Since pictures are not part of the copy, please output only the lines from the one with "J4 pin 3: GND -> VS" through the end of the data below, exactly as written.

RECORDS FOR THE TASK.
------------------------------------------------------------
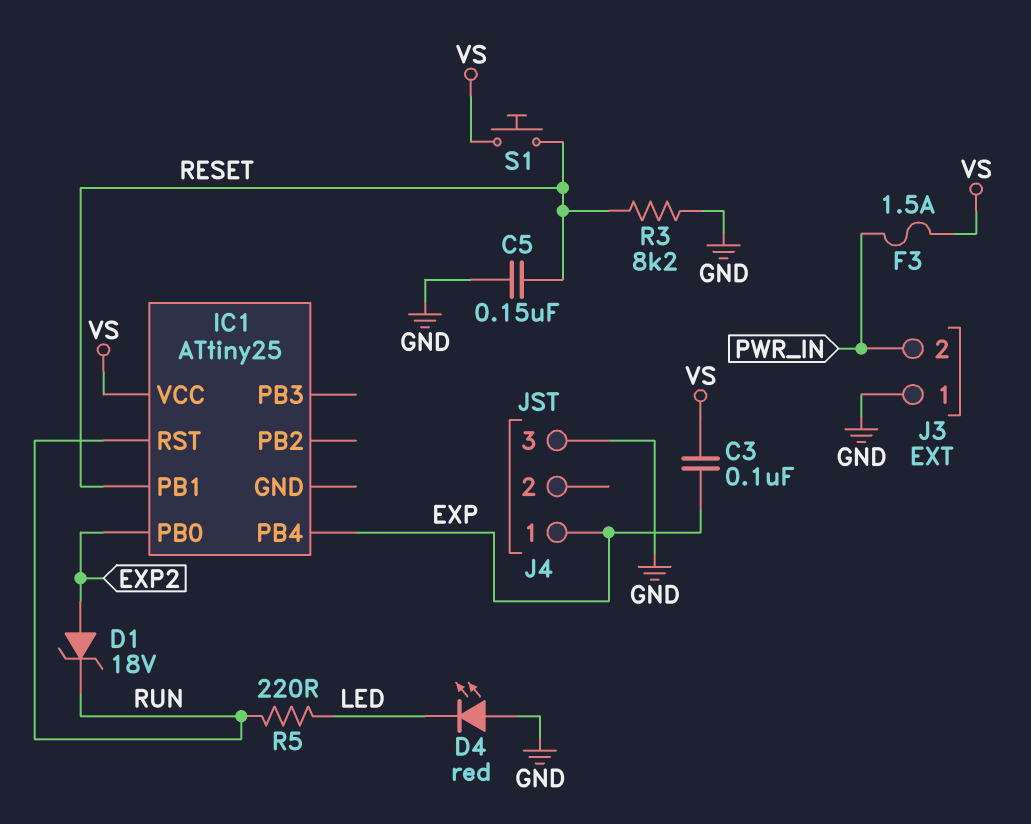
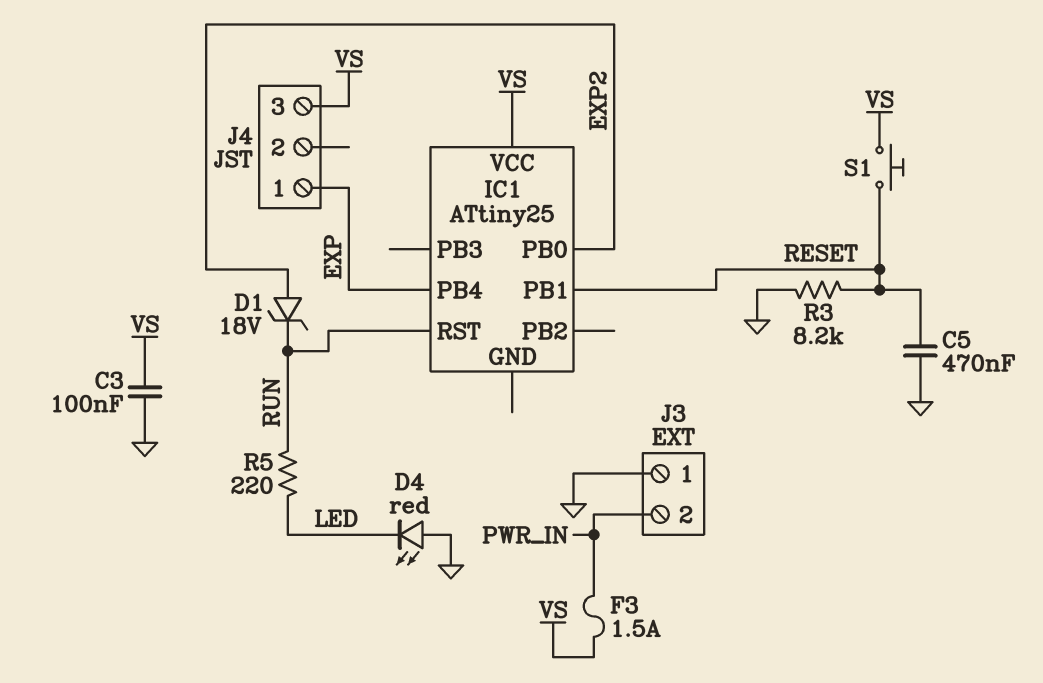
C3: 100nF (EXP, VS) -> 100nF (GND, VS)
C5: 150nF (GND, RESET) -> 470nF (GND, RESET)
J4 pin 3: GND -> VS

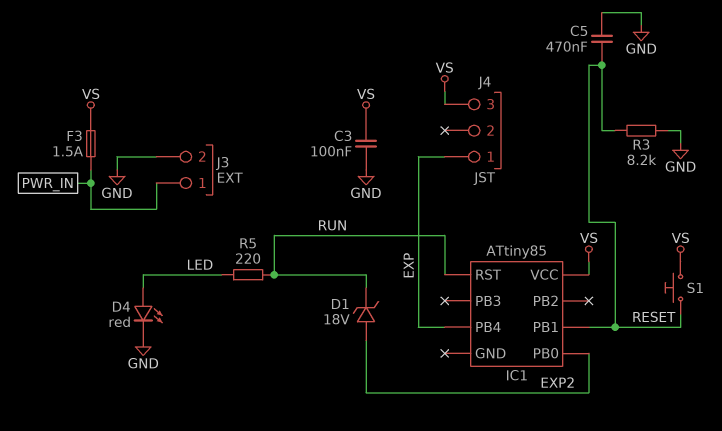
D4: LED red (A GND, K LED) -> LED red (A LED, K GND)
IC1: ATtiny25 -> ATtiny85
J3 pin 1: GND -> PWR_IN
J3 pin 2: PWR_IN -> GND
------------------------------------------------------------
EXERCISE OUTPUT.
J4 pin 3: GND -> VS

D4: LED red (A GND, K LED) -> LED red (A LED, K GND)
IC1: ATtiny25 -> ATtiny85
J3 pin 1: GND -> PWR_IN
J3 pin 2: PWR_IN -> GND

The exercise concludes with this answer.